Stored items

-=-=-=-=-

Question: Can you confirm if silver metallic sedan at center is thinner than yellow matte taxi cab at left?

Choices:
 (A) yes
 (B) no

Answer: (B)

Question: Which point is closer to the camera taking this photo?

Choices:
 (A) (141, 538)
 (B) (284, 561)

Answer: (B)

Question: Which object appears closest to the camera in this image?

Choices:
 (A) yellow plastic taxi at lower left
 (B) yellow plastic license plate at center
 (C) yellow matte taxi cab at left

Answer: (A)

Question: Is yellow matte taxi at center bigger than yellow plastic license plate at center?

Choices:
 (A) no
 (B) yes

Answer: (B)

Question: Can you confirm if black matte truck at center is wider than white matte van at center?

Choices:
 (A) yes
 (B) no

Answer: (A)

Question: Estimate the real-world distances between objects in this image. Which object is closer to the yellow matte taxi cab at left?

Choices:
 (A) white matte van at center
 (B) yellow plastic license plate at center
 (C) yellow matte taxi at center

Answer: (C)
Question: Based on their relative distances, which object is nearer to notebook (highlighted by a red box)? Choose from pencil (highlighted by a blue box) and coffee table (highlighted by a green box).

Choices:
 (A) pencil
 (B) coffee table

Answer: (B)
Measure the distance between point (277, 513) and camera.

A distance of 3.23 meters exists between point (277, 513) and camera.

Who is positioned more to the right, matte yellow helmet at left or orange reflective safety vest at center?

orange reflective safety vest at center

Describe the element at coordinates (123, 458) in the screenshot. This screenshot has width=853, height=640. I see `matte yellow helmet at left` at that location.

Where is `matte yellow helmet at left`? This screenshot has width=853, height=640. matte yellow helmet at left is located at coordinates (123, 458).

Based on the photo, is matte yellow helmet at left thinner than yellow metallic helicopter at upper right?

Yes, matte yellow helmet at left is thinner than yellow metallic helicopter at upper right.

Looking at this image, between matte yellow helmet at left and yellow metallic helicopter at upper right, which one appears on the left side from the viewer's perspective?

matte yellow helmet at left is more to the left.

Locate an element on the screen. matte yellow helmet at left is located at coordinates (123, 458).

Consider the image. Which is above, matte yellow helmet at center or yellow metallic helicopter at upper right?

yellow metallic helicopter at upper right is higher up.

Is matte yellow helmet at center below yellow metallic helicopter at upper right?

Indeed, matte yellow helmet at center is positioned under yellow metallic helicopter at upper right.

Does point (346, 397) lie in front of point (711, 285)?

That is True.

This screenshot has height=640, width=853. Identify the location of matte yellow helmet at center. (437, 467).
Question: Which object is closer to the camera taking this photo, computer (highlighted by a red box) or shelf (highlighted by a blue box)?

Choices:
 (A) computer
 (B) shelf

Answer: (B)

-=-=-=-=-

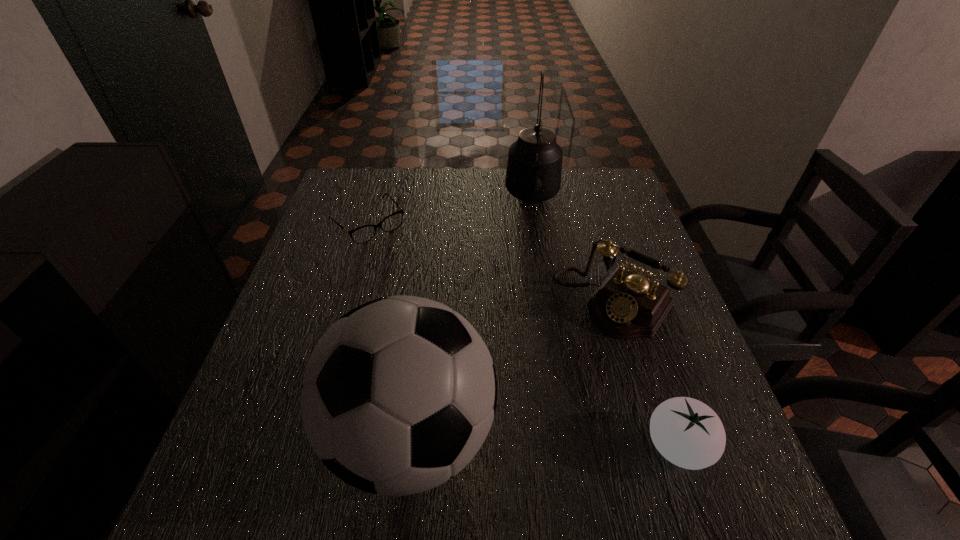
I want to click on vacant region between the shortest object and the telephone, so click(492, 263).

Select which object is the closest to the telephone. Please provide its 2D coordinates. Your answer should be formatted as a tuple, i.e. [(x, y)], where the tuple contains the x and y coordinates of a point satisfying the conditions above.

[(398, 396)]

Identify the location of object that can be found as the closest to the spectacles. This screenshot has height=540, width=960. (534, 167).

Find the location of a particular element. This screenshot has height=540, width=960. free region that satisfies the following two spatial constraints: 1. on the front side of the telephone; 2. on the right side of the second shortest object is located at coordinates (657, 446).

-=-=-=-=-

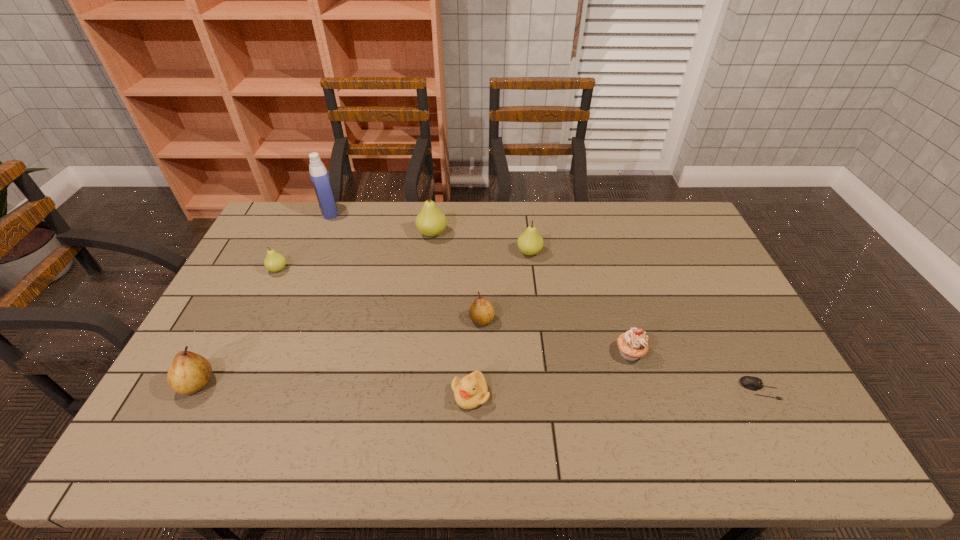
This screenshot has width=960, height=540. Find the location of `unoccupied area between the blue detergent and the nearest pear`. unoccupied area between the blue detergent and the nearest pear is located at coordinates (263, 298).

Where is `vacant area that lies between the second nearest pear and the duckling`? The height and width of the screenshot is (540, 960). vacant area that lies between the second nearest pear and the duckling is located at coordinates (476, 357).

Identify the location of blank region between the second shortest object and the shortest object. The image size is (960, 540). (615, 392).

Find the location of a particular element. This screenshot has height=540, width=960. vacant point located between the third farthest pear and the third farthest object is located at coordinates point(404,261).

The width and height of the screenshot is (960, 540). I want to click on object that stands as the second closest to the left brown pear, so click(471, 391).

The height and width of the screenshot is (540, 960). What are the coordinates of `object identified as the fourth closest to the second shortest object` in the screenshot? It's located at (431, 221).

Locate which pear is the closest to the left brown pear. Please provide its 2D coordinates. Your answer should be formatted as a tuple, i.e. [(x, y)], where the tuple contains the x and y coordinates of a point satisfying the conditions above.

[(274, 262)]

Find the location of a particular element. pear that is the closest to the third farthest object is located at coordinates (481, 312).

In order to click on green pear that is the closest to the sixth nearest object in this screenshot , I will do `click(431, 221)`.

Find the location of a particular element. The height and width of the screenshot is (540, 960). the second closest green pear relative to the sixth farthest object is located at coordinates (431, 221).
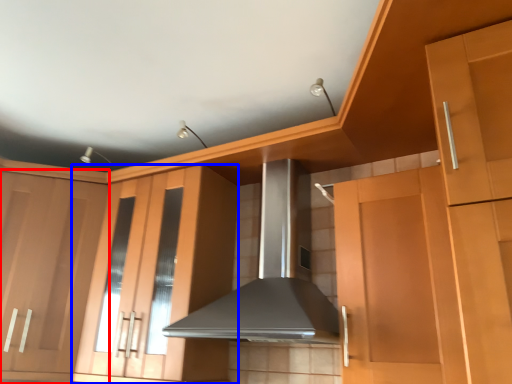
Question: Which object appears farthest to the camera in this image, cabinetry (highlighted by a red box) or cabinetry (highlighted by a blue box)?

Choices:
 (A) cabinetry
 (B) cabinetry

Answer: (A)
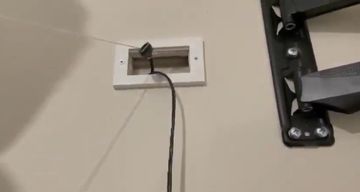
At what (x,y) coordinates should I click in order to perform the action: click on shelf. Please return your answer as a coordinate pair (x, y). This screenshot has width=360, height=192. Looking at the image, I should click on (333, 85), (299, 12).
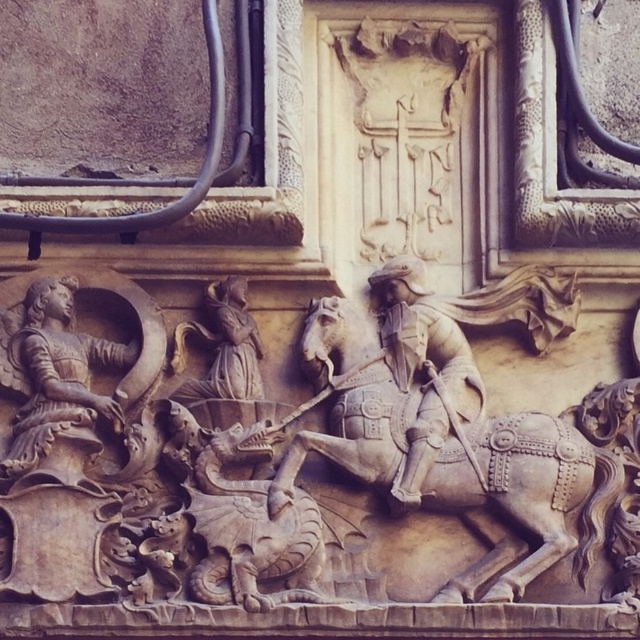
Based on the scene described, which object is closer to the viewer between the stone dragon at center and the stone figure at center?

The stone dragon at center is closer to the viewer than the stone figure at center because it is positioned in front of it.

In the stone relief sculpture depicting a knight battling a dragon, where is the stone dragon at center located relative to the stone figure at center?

-=-=-=-=-

▶ **Work request**
Repeat everything from the line containing "Question: Can you confirm if silver" down to the line containing "Who is positioned", both included.

▶ **Exercise output**
Question: Can you confirm if silver metallic sedan at center is thinner than yellow matte taxi cab at left?

Choices:
 (A) yes
 (B) no

Answer: (B)

Question: Which point is closer to the camera taking this photo?

Choices:
 (A) (141, 538)
 (B) (284, 561)

Answer: (B)

Question: Which object appears closest to the camera in this image?

Choices:
 (A) yellow plastic taxi at lower left
 (B) yellow plastic license plate at center
 (C) yellow matte taxi cab at left

Answer: (A)

Question: Is yellow matte taxi at center bigger than yellow plastic license plate at center?

Choices:
 (A) no
 (B) yes

Answer: (B)

Question: Can you confirm if black matte truck at center is wider than white matte van at center?

Choices:
 (A) yes
 (B) no

Answer: (A)

Question: Estimate the real-world distances between objects in this image. Which object is closer to the yellow matte taxi cab at left?

Choices:
 (A) white matte van at center
 (B) yellow plastic license plate at center
 (C) yellow matte taxi at center

Answer: (C)
Question: Based on their relative distances, which object is nearer to notebook (highlighted by a red box)? Choose from pencil (highlighted by a blue box) and coffee table (highlighted by a green box).

Choices:
 (A) pencil
 (B) coffee table

Answer: (B)
Measure the distance between point (277, 513) and camera.

A distance of 3.23 meters exists between point (277, 513) and camera.

Who is positioned more to the right, matte yellow helmet at left or orange reflective safety vest at center?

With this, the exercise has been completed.